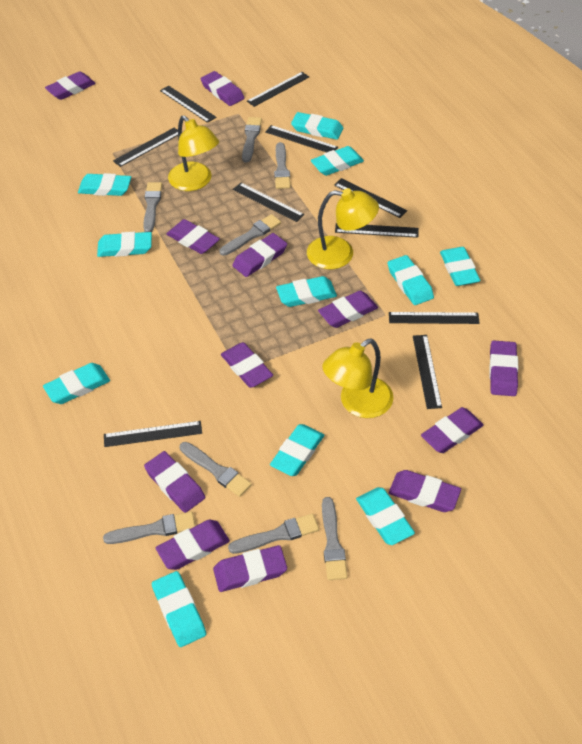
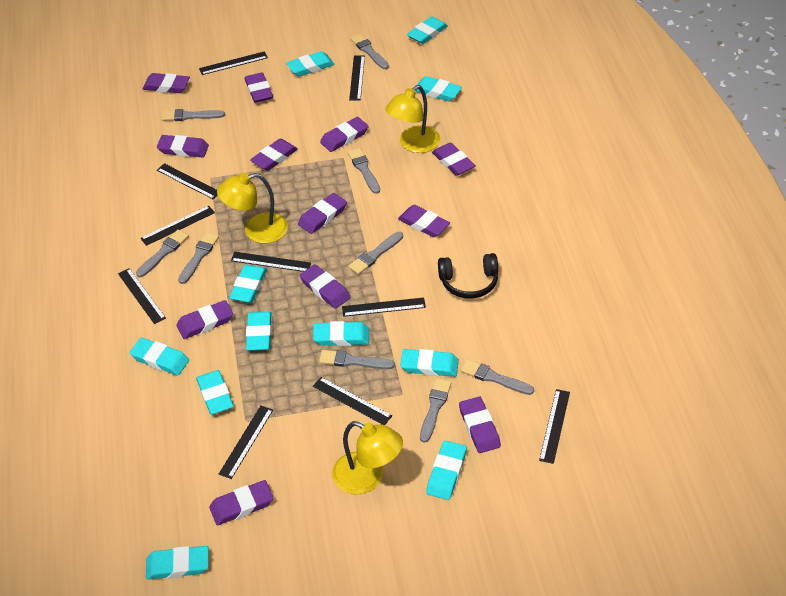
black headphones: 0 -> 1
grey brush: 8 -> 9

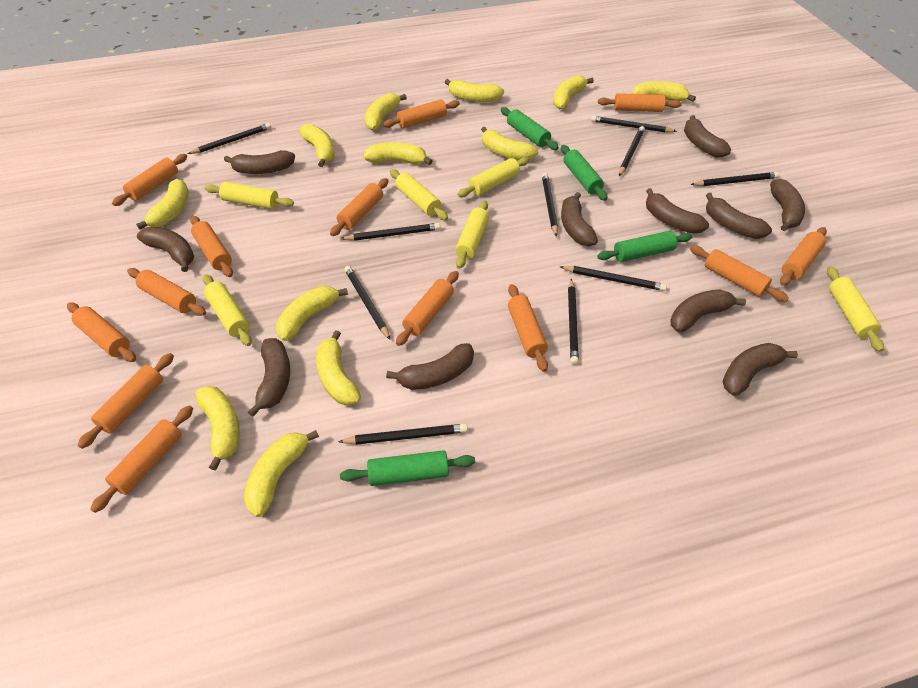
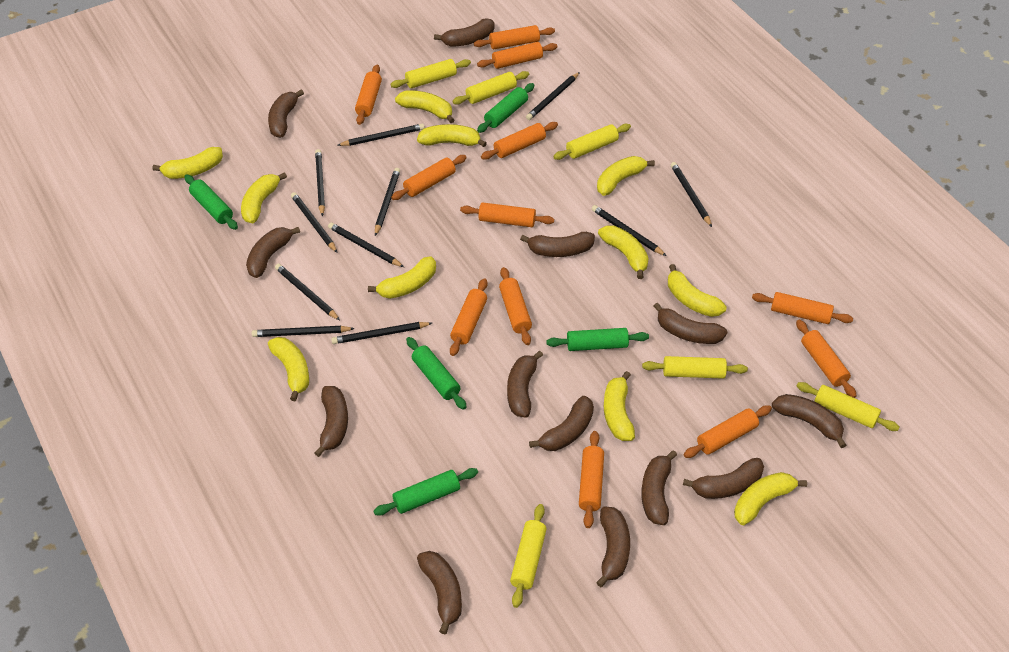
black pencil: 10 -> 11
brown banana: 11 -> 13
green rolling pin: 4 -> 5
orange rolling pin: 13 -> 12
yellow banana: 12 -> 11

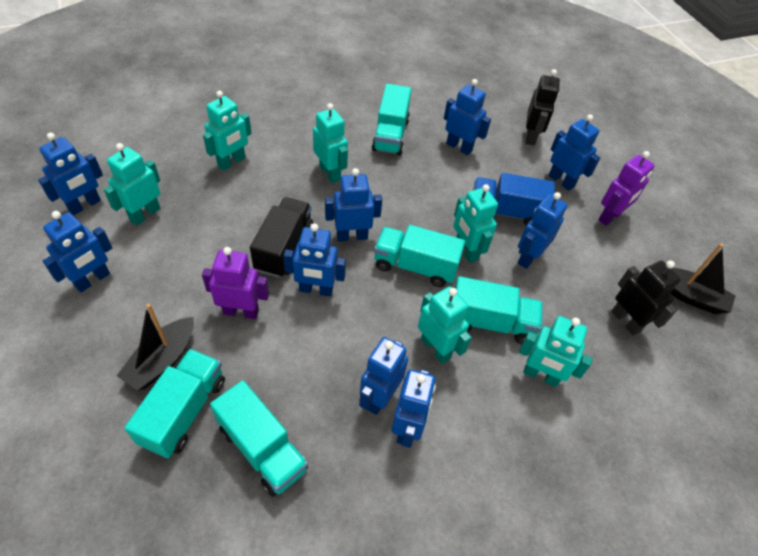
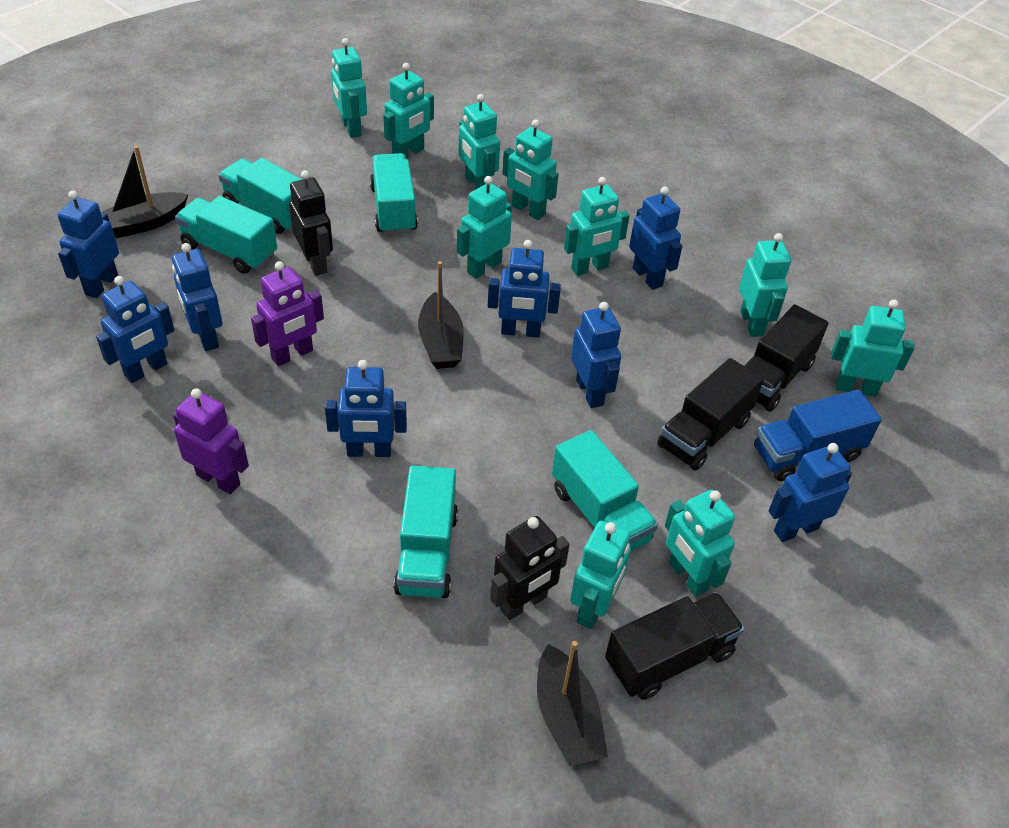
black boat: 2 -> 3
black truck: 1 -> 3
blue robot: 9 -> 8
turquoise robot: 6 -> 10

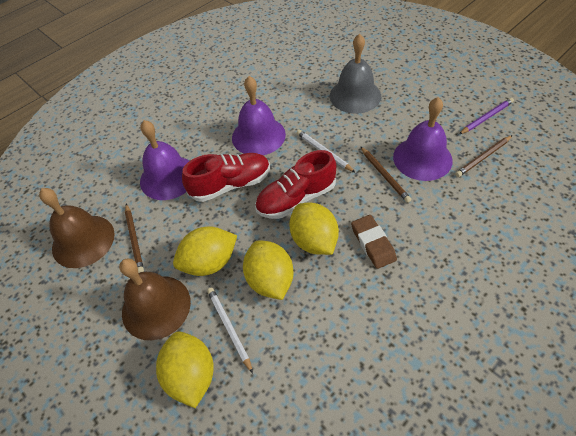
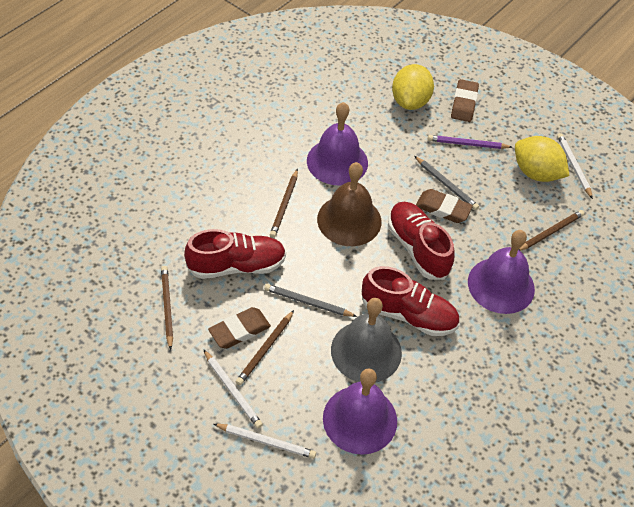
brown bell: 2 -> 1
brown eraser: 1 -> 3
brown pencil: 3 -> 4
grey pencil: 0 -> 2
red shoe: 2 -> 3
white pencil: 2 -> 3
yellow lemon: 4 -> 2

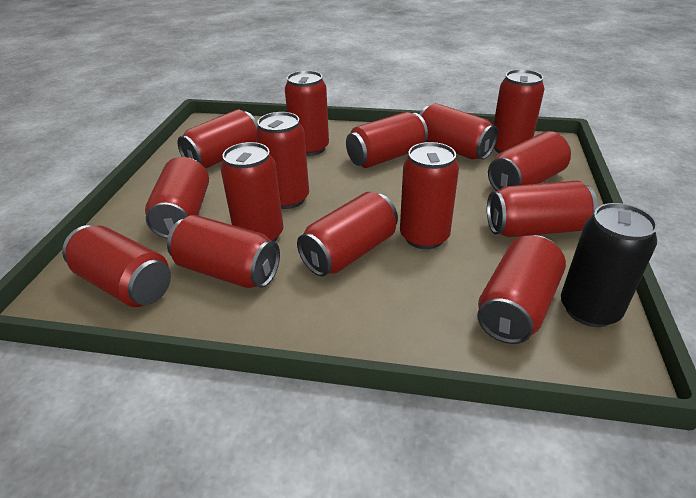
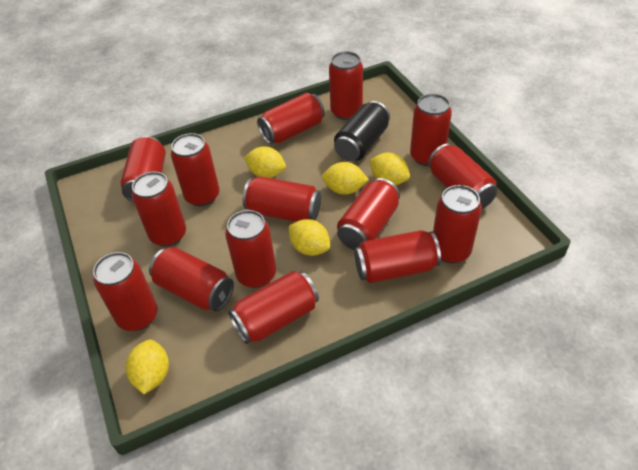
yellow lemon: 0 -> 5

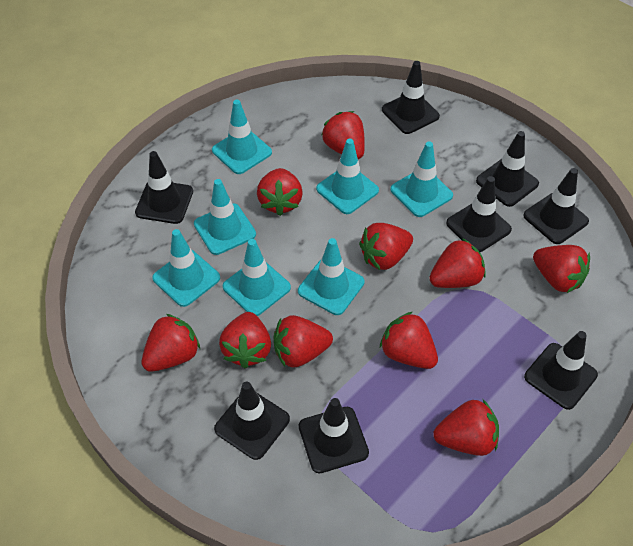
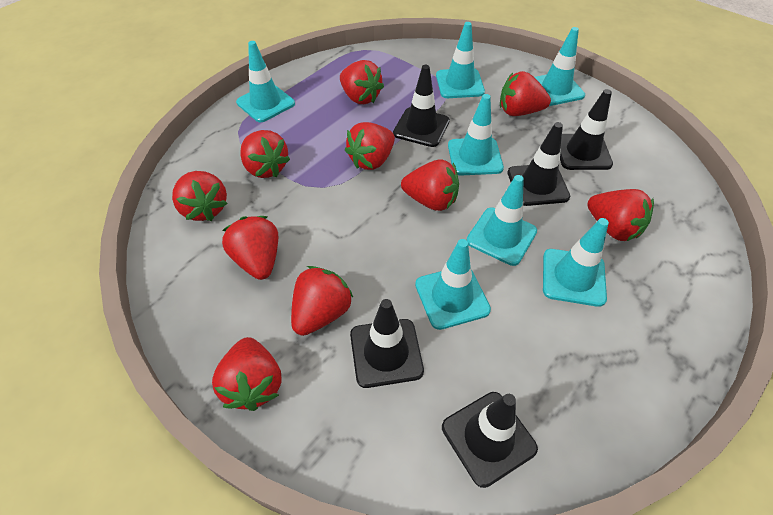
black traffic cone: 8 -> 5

========================================================================

Copy every record character for character. Skip the pictures.

◆ REPLY:
black headphones: 0 -> 1
grey brush: 8 -> 9

black pencil: 10 -> 11
brown banana: 11 -> 13
green rolling pin: 4 -> 5
orange rolling pin: 13 -> 12
yellow banana: 12 -> 11

black boat: 2 -> 3
black truck: 1 -> 3
blue robot: 9 -> 8
turquoise robot: 6 -> 10

brown bell: 2 -> 1
brown eraser: 1 -> 3
brown pencil: 3 -> 4
grey pencil: 0 -> 2
red shoe: 2 -> 3
white pencil: 2 -> 3
yellow lemon: 4 -> 2

yellow lemon: 0 -> 5

black traffic cone: 8 -> 5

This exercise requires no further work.